(DATA PROVIDED Opens)

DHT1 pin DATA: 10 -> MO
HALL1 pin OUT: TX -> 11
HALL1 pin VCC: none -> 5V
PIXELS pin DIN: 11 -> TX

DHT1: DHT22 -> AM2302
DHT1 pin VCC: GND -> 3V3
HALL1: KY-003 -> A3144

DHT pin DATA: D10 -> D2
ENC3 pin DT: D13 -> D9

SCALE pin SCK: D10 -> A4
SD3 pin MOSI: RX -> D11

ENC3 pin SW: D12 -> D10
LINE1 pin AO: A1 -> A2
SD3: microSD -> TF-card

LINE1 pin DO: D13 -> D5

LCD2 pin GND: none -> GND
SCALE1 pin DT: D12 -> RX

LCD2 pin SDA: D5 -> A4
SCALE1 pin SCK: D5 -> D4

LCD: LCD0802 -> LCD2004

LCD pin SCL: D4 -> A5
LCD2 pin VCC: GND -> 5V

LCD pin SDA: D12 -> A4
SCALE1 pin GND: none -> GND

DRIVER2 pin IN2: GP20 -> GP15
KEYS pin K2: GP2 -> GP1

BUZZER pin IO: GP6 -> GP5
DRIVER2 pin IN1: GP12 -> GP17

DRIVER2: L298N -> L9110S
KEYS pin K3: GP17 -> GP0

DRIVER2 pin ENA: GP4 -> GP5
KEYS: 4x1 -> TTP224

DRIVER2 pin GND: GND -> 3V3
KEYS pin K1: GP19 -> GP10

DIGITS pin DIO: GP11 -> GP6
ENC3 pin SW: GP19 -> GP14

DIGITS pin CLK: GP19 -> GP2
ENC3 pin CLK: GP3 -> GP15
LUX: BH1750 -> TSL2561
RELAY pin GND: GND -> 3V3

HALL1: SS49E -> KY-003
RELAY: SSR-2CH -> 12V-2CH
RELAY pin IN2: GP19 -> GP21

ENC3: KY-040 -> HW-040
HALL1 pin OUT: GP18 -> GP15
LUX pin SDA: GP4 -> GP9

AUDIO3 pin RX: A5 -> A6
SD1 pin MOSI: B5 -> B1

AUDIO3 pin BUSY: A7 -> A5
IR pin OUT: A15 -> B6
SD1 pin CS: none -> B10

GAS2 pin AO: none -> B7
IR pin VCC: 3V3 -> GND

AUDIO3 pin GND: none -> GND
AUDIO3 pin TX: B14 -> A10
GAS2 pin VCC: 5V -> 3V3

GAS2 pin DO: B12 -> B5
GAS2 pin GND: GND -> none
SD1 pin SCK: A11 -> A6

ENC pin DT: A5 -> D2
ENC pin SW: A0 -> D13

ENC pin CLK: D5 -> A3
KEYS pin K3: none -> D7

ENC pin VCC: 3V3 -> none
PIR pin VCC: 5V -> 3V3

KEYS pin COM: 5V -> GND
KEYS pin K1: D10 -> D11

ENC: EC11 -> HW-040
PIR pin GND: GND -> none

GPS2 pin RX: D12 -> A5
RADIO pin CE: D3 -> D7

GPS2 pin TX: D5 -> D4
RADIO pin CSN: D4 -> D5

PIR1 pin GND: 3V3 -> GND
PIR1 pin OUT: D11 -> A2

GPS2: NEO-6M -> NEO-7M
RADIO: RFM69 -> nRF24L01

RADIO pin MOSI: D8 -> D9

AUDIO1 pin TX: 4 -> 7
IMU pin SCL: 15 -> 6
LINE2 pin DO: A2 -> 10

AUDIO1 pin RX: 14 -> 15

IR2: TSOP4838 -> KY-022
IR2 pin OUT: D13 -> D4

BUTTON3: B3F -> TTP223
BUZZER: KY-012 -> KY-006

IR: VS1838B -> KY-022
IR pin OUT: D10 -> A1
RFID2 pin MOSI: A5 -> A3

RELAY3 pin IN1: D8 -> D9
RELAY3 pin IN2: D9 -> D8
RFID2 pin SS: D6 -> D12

(DATA PROVIDED Closes)

> _REQUIRED WORK_: Everything in the listing should be written out exactly.

> _RESULT OF THIS EXERCISE_:
DHT1 pin DATA: 10 -> MO
HALL1 pin OUT: TX -> 11
HALL1 pin VCC: none -> 5V
PIXELS pin DIN: 11 -> TX

DHT1: DHT22 -> AM2302
DHT1 pin VCC: GND -> 3V3
HALL1: KY-003 -> A3144

DHT pin DATA: D10 -> D2
ENC3 pin DT: D13 -> D9

SCALE pin SCK: D10 -> A4
SD3 pin MOSI: RX -> D11

ENC3 pin SW: D12 -> D10
LINE1 pin AO: A1 -> A2
SD3: microSD -> TF-card

LINE1 pin DO: D13 -> D5

LCD2 pin GND: none -> GND
SCALE1 pin DT: D12 -> RX

LCD2 pin SDA: D5 -> A4
SCALE1 pin SCK: D5 -> D4

LCD: LCD0802 -> LCD2004

LCD pin SCL: D4 -> A5
LCD2 pin VCC: GND -> 5V

LCD pin SDA: D12 -> A4
SCALE1 pin GND: none -> GND

DRIVER2 pin IN2: GP20 -> GP15
KEYS pin K2: GP2 -> GP1

BUZZER pin IO: GP6 -> GP5
DRIVER2 pin IN1: GP12 -> GP17

DRIVER2: L298N -> L9110S
KEYS pin K3: GP17 -> GP0

DRIVER2 pin ENA: GP4 -> GP5
KEYS: 4x1 -> TTP224

DRIVER2 pin GND: GND -> 3V3
KEYS pin K1: GP19 -> GP10

DIGITS pin DIO: GP11 -> GP6
ENC3 pin SW: GP19 -> GP14

DIGITS pin CLK: GP19 -> GP2
ENC3 pin CLK: GP3 -> GP15
LUX: BH1750 -> TSL2561
RELAY pin GND: GND -> 3V3

HALL1: SS49E -> KY-003
RELAY: SSR-2CH -> 12V-2CH
RELAY pin IN2: GP19 -> GP21

ENC3: KY-040 -> HW-040
HALL1 pin OUT: GP18 -> GP15
LUX pin SDA: GP4 -> GP9

AUDIO3 pin RX: A5 -> A6
SD1 pin MOSI: B5 -> B1

AUDIO3 pin BUSY: A7 -> A5
IR pin OUT: A15 -> B6
SD1 pin CS: none -> B10

GAS2 pin AO: none -> B7
IR pin VCC: 3V3 -> GND

AUDIO3 pin GND: none -> GND
AUDIO3 pin TX: B14 -> A10
GAS2 pin VCC: 5V -> 3V3

GAS2 pin DO: B12 -> B5
GAS2 pin GND: GND -> none
SD1 pin SCK: A11 -> A6

ENC pin DT: A5 -> D2
ENC pin SW: A0 -> D13

ENC pin CLK: D5 -> A3
KEYS pin K3: none -> D7

ENC pin VCC: 3V3 -> none
PIR pin VCC: 5V -> 3V3

KEYS pin COM: 5V -> GND
KEYS pin K1: D10 -> D11

ENC: EC11 -> HW-040
PIR pin GND: GND -> none

GPS2 pin RX: D12 -> A5
RADIO pin CE: D3 -> D7

GPS2 pin TX: D5 -> D4
RADIO pin CSN: D4 -> D5

PIR1 pin GND: 3V3 -> GND
PIR1 pin OUT: D11 -> A2

GPS2: NEO-6M -> NEO-7M
RADIO: RFM69 -> nRF24L01

RADIO pin MOSI: D8 -> D9

AUDIO1 pin TX: 4 -> 7
IMU pin SCL: 15 -> 6
LINE2 pin DO: A2 -> 10

AUDIO1 pin RX: 14 -> 15

IR2: TSOP4838 -> KY-022
IR2 pin OUT: D13 -> D4

BUTTON3: B3F -> TTP223
BUZZER: KY-012 -> KY-006

IR: VS1838B -> KY-022
IR pin OUT: D10 -> A1
RFID2 pin MOSI: A5 -> A3

RELAY3 pin IN1: D8 -> D9
RELAY3 pin IN2: D9 -> D8
RFID2 pin SS: D6 -> D12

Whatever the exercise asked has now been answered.